To do:
Every line below from the one with "none -> lime brick D8:D9 level 1" through the one with "none -> tan brick F9 level 1" is to be repeated exactly, with no picture among them.

Data:
<<<<

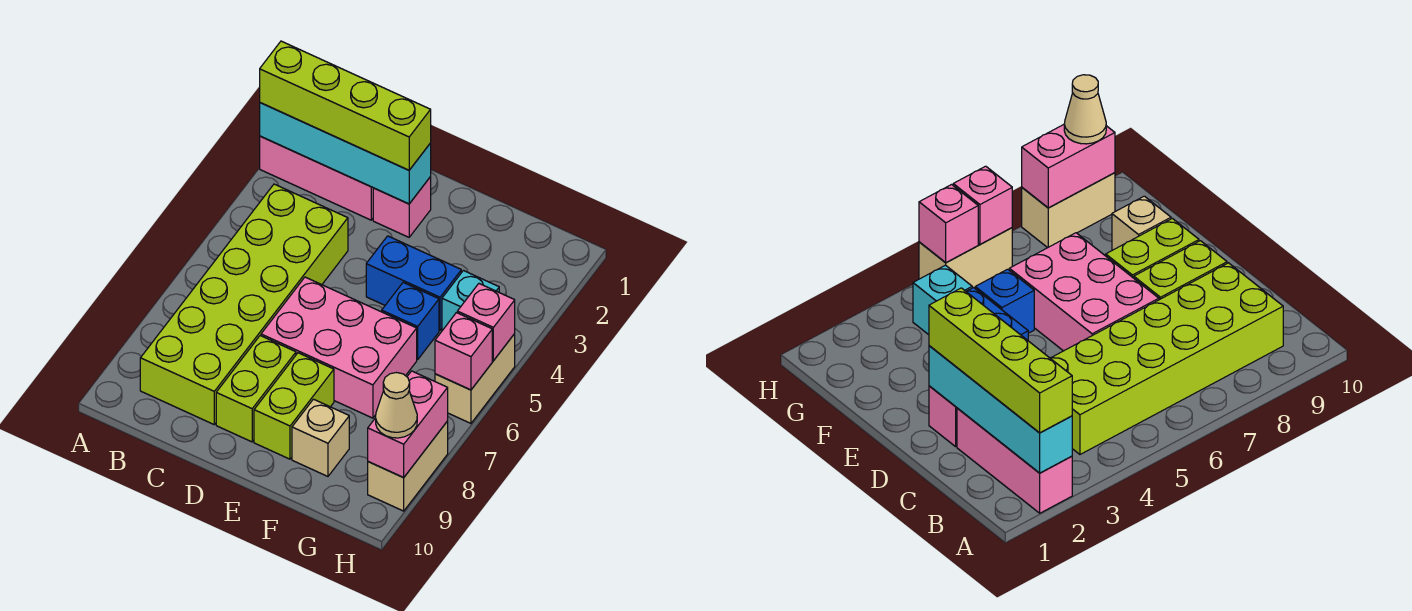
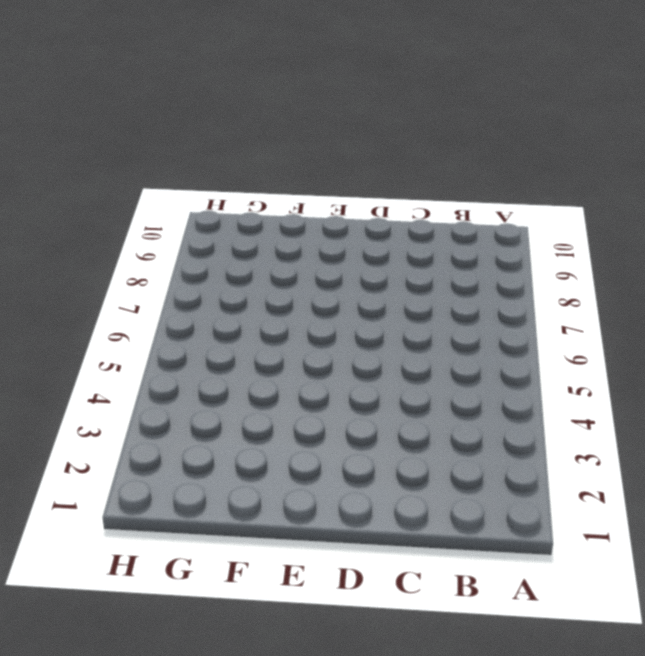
none -> pink brick A2:C2 level 1
none -> lime brick B4:C9 level 1
none -> pink brick D2 level 1

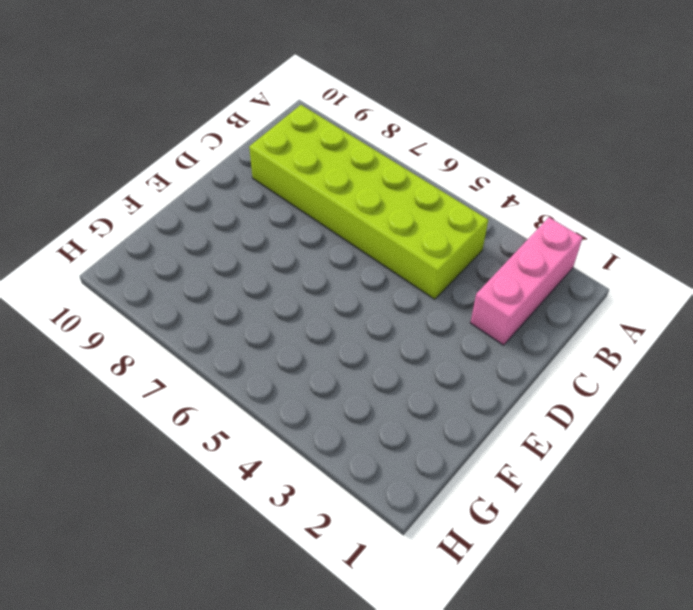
none -> pink brick D2 level 1
none -> pink brick D6:F7 level 1
none -> lime brick D8:D9 level 1

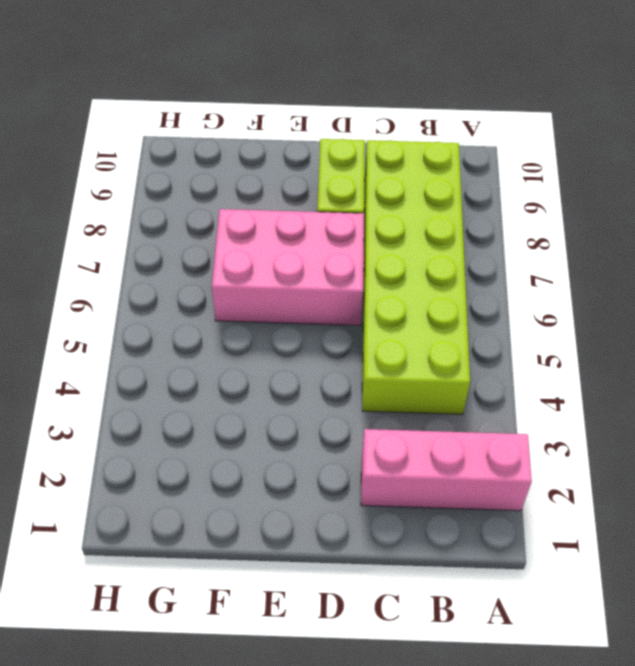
none -> pink brick D2 level 1
none -> blue brick E4:F4 level 1
none -> lime brick E8:E9 level 1

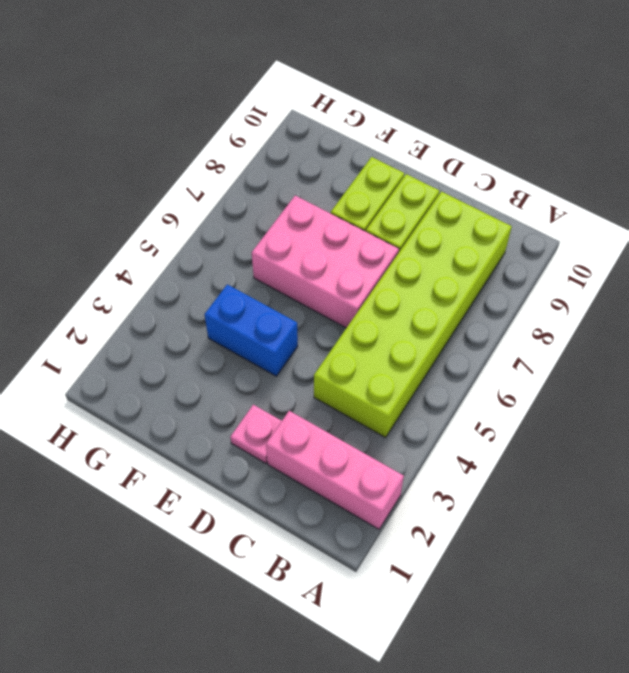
pink plate D2 level 1 -> pink brick D2 level 1
none -> blue brick F5 level 1
none -> tan brick F9 level 1
none -> cyan brick G4 level 1

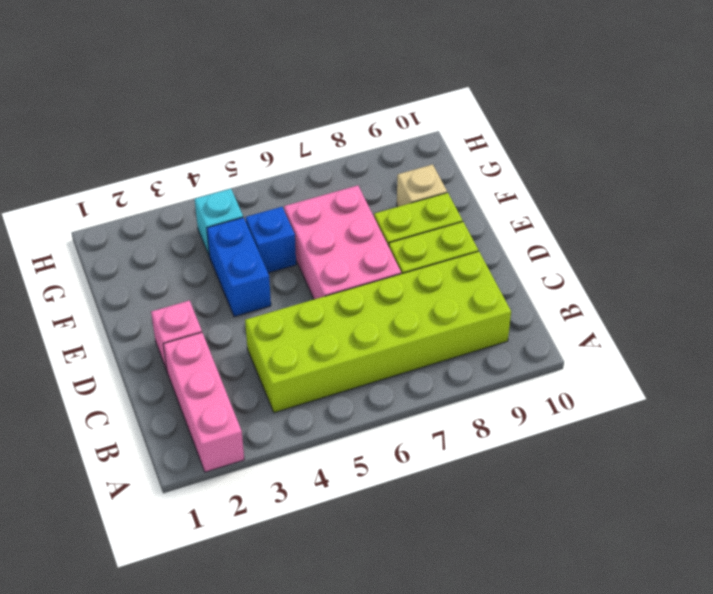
none -> tan brick H5:H6 level 1
none -> tan brick H8:H9 level 1
none -> cyan brick A2:D2 level 2

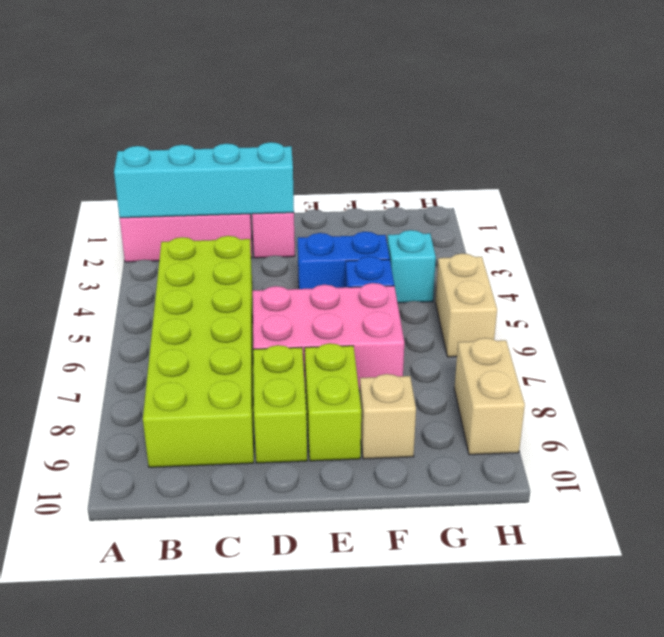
none -> pink brick H5 level 2
none -> pink brick H6 level 2
none -> pink brick H8:H9 level 2

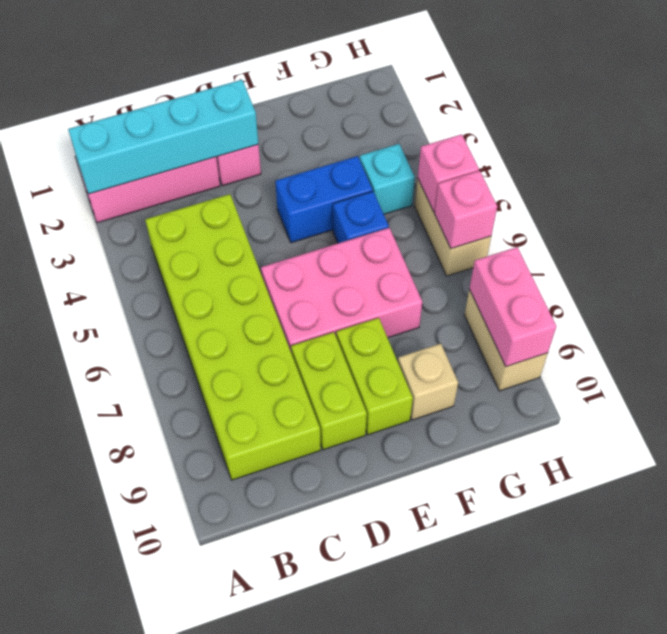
none -> lime brick A2:D2 level 3
none -> tan cone H9 level 3

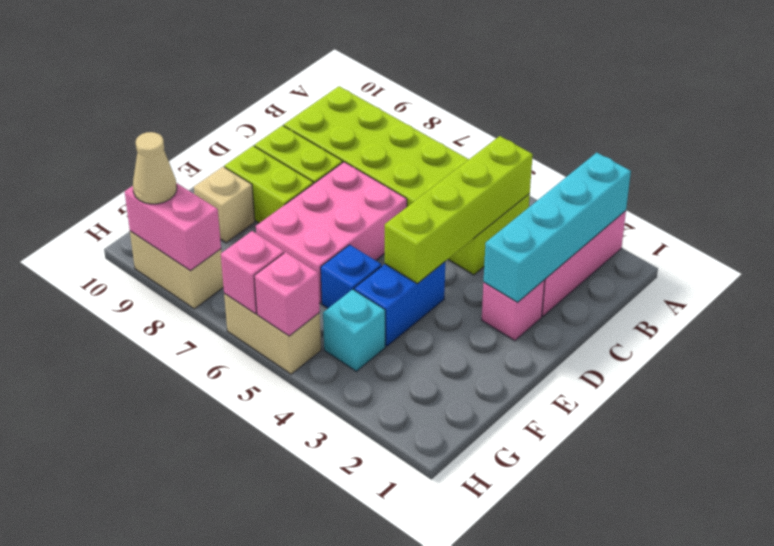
lime brick B4:E4 level 2 -> lime brick A2:D2 level 3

>>>>

Response area:
none -> lime brick D8:D9 level 1

none -> pink brick D2 level 1
none -> blue brick E4:F4 level 1
none -> lime brick E8:E9 level 1

pink plate D2 level 1 -> pink brick D2 level 1
none -> blue brick F5 level 1
none -> tan brick F9 level 1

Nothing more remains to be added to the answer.